TASK GOAL:
Take from the entries below the stretch from the line with "The camera went 175" through the line with "The orange cake", and return it exactly, leaving the pictures out.

DATA PROVIDED:

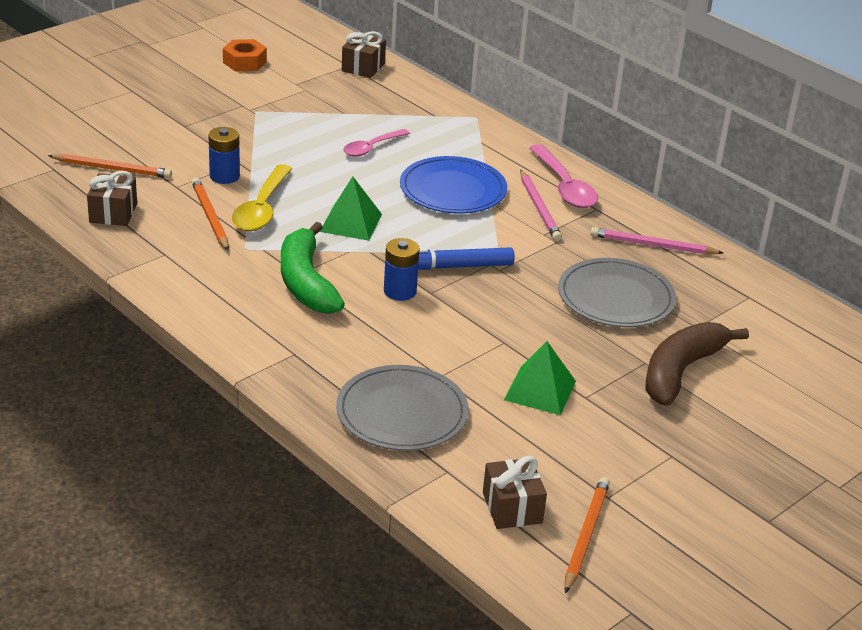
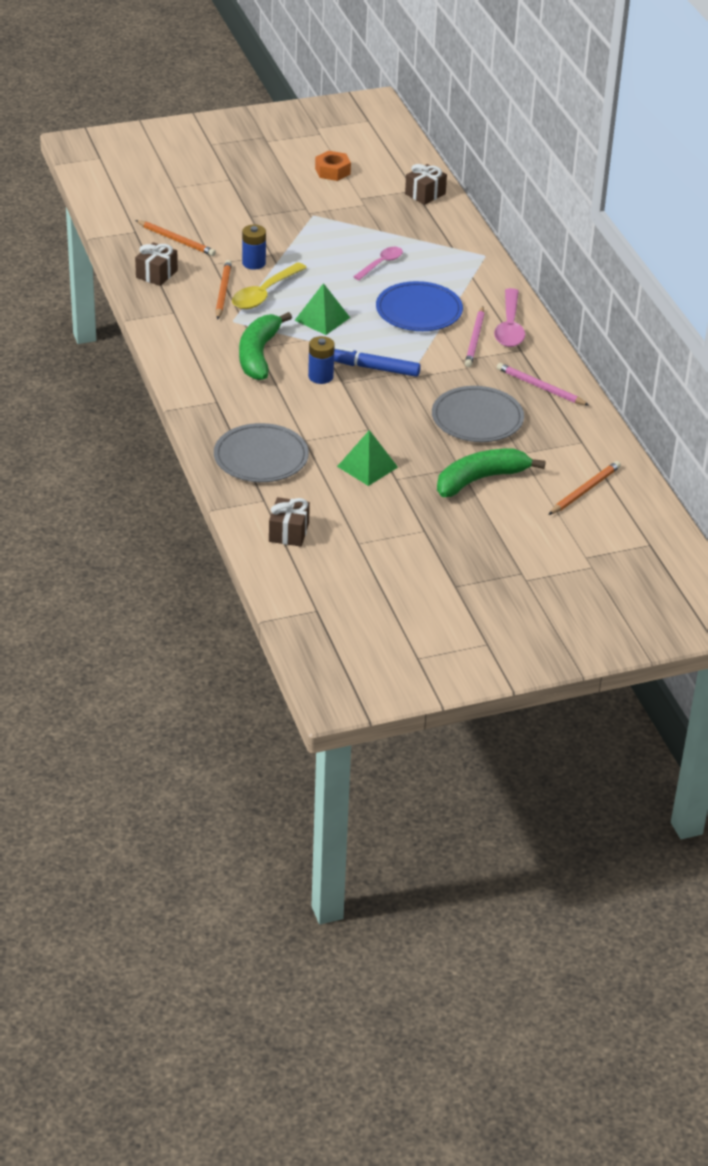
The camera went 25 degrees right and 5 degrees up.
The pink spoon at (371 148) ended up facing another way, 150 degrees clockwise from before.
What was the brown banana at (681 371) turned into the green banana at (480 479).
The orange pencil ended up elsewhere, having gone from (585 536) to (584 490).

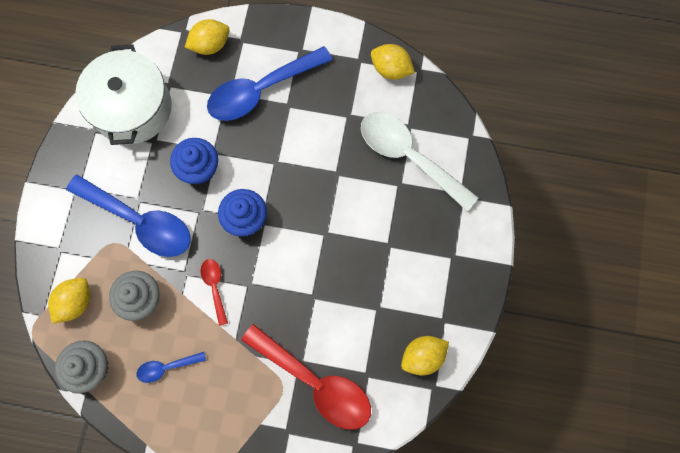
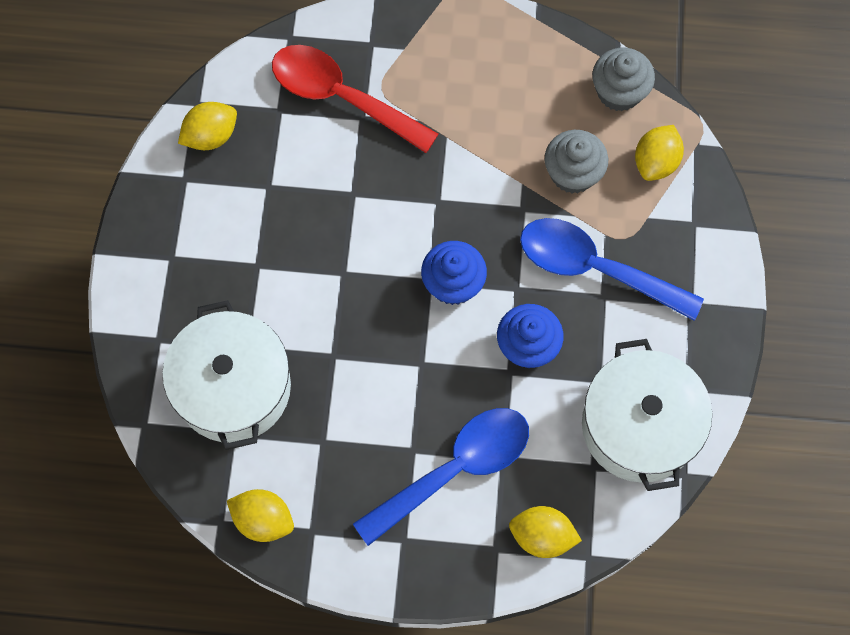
The camera went 175 degrees right and 5 degrees down.
Where the white spoon stood at (408 157), the white pot came to stand at (233 387).
The yellow lemon at (210 45) ended up facing another way, 45 degrees clockwise from before.
The second view lost the blue spoon at (166 367).
The second view lost the red spoon at (215 287).

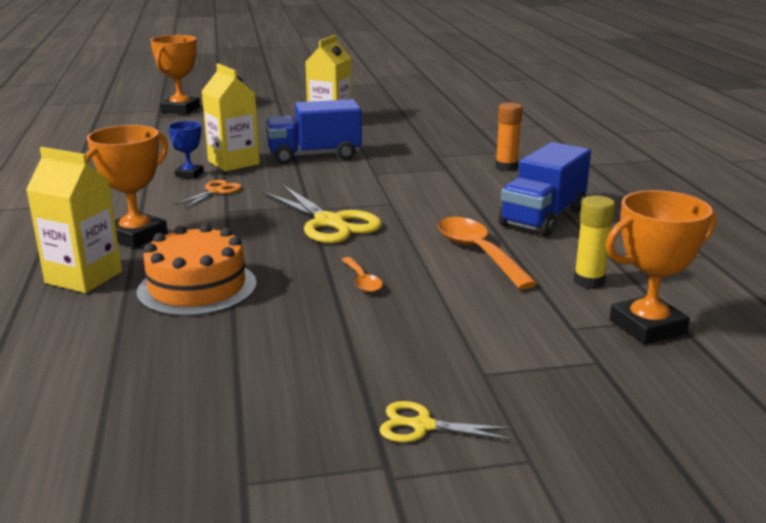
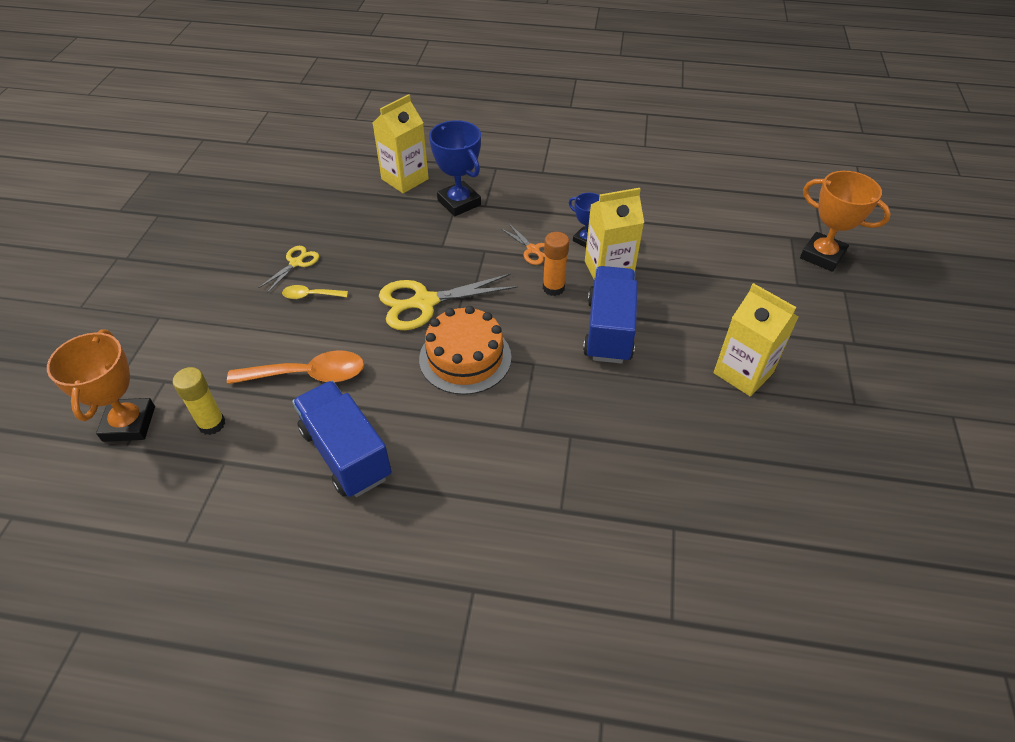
The camera went 110 degrees right and 25 degrees up.
The yellow scissors ended up elsewhere, having gone from (422 426) to (296 263).
What was the orange spoon at (362 281) turned into the yellow spoon at (310 295).
The orange cake ended up elsewhere, having gone from (197 287) to (465 358).
What was the orange trophy at (136 236) turned into the blue trophy at (459 203).
The orange glue stick ended up elsewhere, having gone from (506 167) to (553 288).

WORKED SOLUTION:
The camera went 175 degrees right and 5 degrees down.
Where the white spoon stood at (408 157), the white pot came to stand at (233 387).
The yellow lemon at (210 45) ended up facing another way, 45 degrees clockwise from before.
The second view lost the blue spoon at (166 367).
The second view lost the red spoon at (215 287).

The camera went 110 degrees right and 25 degrees up.
The yellow scissors ended up elsewhere, having gone from (422 426) to (296 263).
What was the orange spoon at (362 281) turned into the yellow spoon at (310 295).
The orange cake ended up elsewhere, having gone from (197 287) to (465 358).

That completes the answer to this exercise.